* [YOUR GOAL]
Print all of the data below exactly as it appears, leaving out every image.

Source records
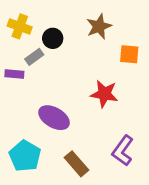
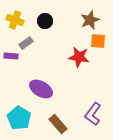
brown star: (99, 26) -> (90, 20), moved
black circle: (53, 38) -> (45, 21), moved
red star: (104, 94) -> (79, 57), moved

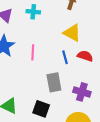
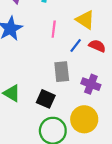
pink line: (33, 52) -> (54, 29), moved
blue line: (65, 57) -> (76, 46), turned 48

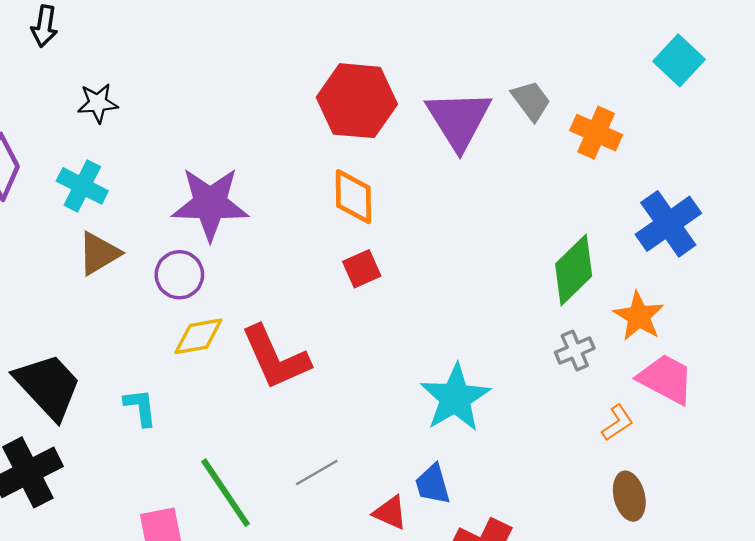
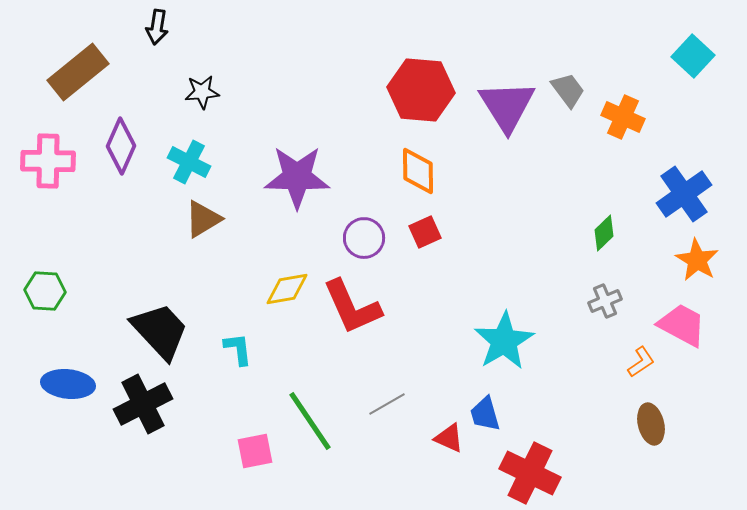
green diamond: (574, 270) -> (604, 233), size x0.6
purple circle: (179, 275) -> (364, 238), moved
orange star: (639, 316) -> (697, 260), moved

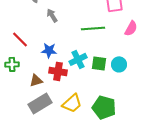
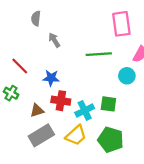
cyan cross: (78, 59) -> (85, 110), moved
green square: (99, 63) -> (108, 104), moved
green cross: (12, 64) -> (11, 93), turned 32
cyan circle: (119, 64) -> (127, 76), moved

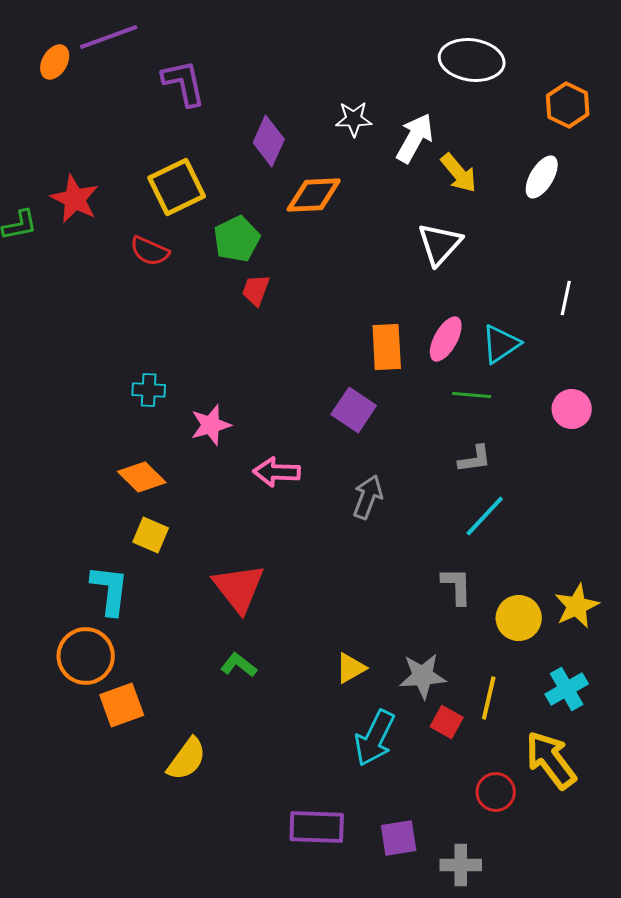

* [TASK RESPONSE]
brown star: (99, 26) -> (90, 20), moved
black circle: (53, 38) -> (45, 21), moved
red star: (104, 94) -> (79, 57), moved

pink line: (33, 52) -> (54, 29), moved
blue line: (65, 57) -> (76, 46), turned 48

green diamond: (574, 270) -> (604, 233), size x0.6
purple circle: (179, 275) -> (364, 238), moved
orange star: (639, 316) -> (697, 260), moved

cyan cross: (78, 59) -> (85, 110), moved
green square: (99, 63) -> (108, 104), moved
green cross: (12, 64) -> (11, 93), turned 32
cyan circle: (119, 64) -> (127, 76), moved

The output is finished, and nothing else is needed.